§ THE TASK: A faithful, picture-free copy of the listing below is required.

§ INFORMATION PROVIDED:

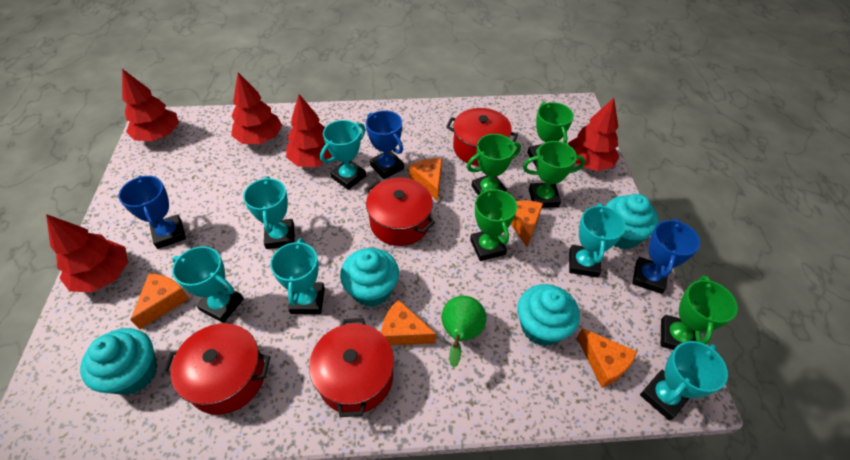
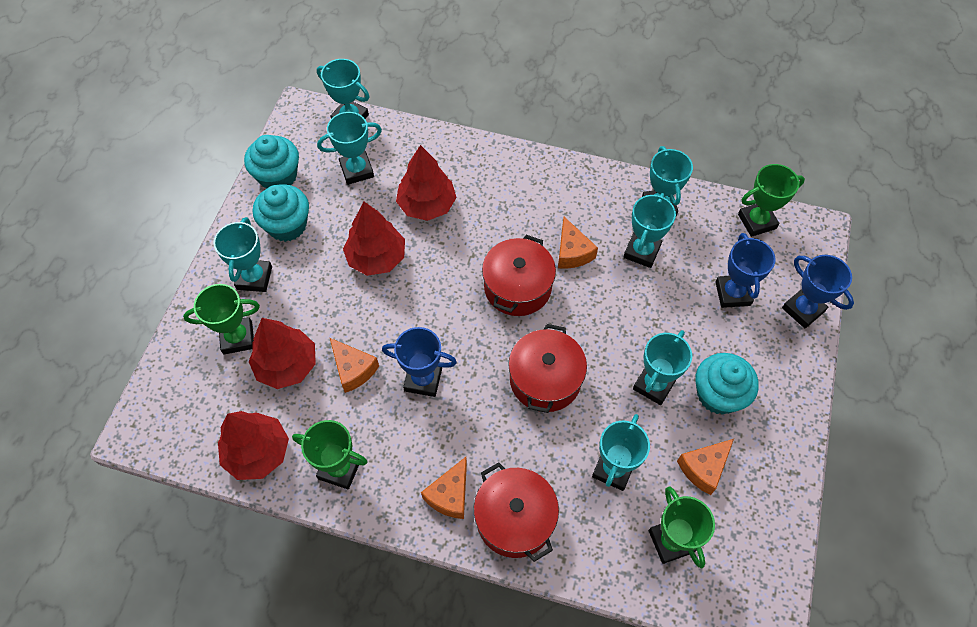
green pear: 1 -> 0
green trophy: 5 -> 4
orange cheese: 5 -> 4
red pot: 4 -> 3
red tree: 5 -> 4
turquoise cupcake: 4 -> 3
turquoise trophy: 6 -> 7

§ SOLUTION TO THIS TASK:
green pear: 1 -> 0
green trophy: 5 -> 4
orange cheese: 5 -> 4
red pot: 4 -> 3
red tree: 5 -> 4
turquoise cupcake: 4 -> 3
turquoise trophy: 6 -> 7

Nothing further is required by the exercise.